Shape scene image sequences:
○ ○ ○

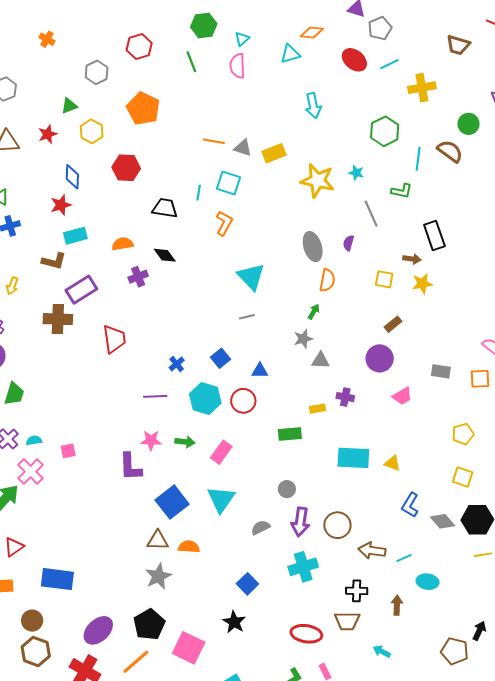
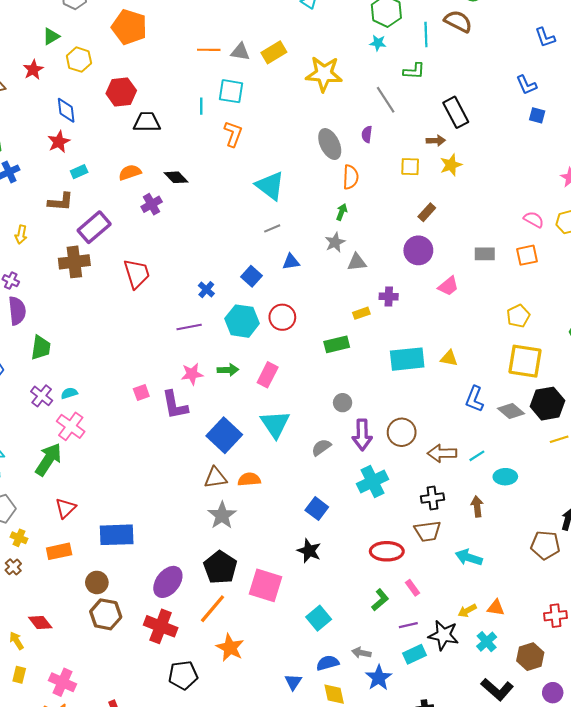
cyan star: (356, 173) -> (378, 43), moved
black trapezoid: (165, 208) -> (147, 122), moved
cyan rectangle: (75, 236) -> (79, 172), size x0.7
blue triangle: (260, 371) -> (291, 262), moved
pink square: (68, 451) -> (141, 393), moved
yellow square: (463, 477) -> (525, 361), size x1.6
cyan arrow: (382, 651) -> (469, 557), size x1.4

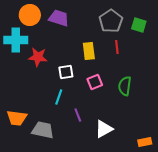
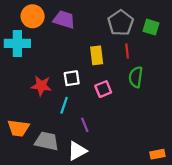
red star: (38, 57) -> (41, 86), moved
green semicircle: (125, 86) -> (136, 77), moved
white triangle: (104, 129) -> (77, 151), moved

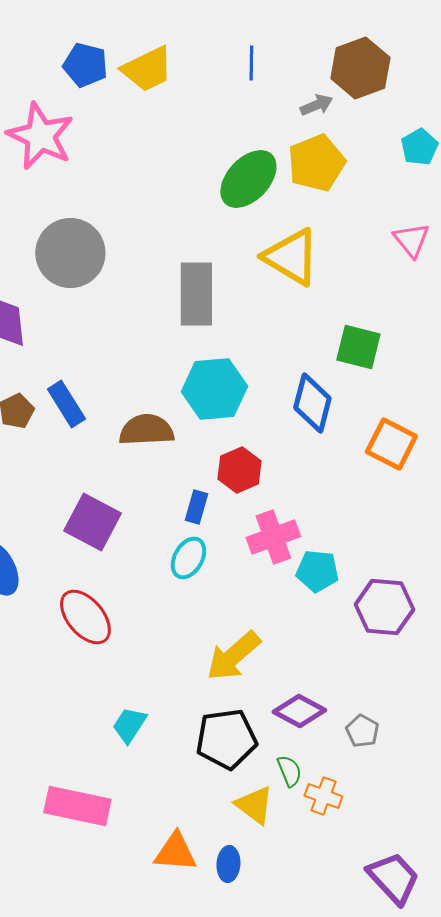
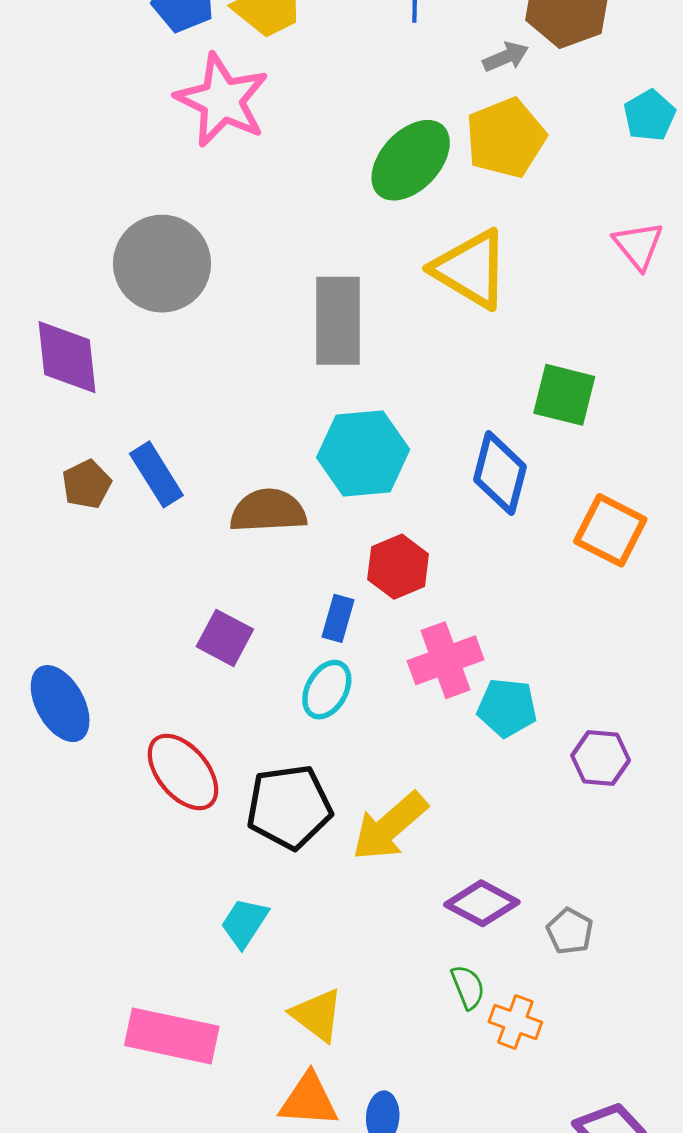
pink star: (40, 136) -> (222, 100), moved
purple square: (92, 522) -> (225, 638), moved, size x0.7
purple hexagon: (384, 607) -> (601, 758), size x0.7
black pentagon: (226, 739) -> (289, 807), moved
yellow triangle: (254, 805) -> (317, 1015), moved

○ ○ ○

The finished copy should match the data above word for word and contain no pictures.

→ **ANSWER SECTION**
cyan star: (356, 173) -> (378, 43), moved
black trapezoid: (165, 208) -> (147, 122), moved
cyan rectangle: (75, 236) -> (79, 172), size x0.7
blue triangle: (260, 371) -> (291, 262), moved
pink square: (68, 451) -> (141, 393), moved
yellow square: (463, 477) -> (525, 361), size x1.6
cyan arrow: (382, 651) -> (469, 557), size x1.4

red star: (38, 57) -> (41, 86), moved
green semicircle: (125, 86) -> (136, 77), moved
white triangle: (104, 129) -> (77, 151), moved

pink star: (40, 136) -> (222, 100), moved
purple square: (92, 522) -> (225, 638), moved, size x0.7
purple hexagon: (384, 607) -> (601, 758), size x0.7
black pentagon: (226, 739) -> (289, 807), moved
yellow triangle: (254, 805) -> (317, 1015), moved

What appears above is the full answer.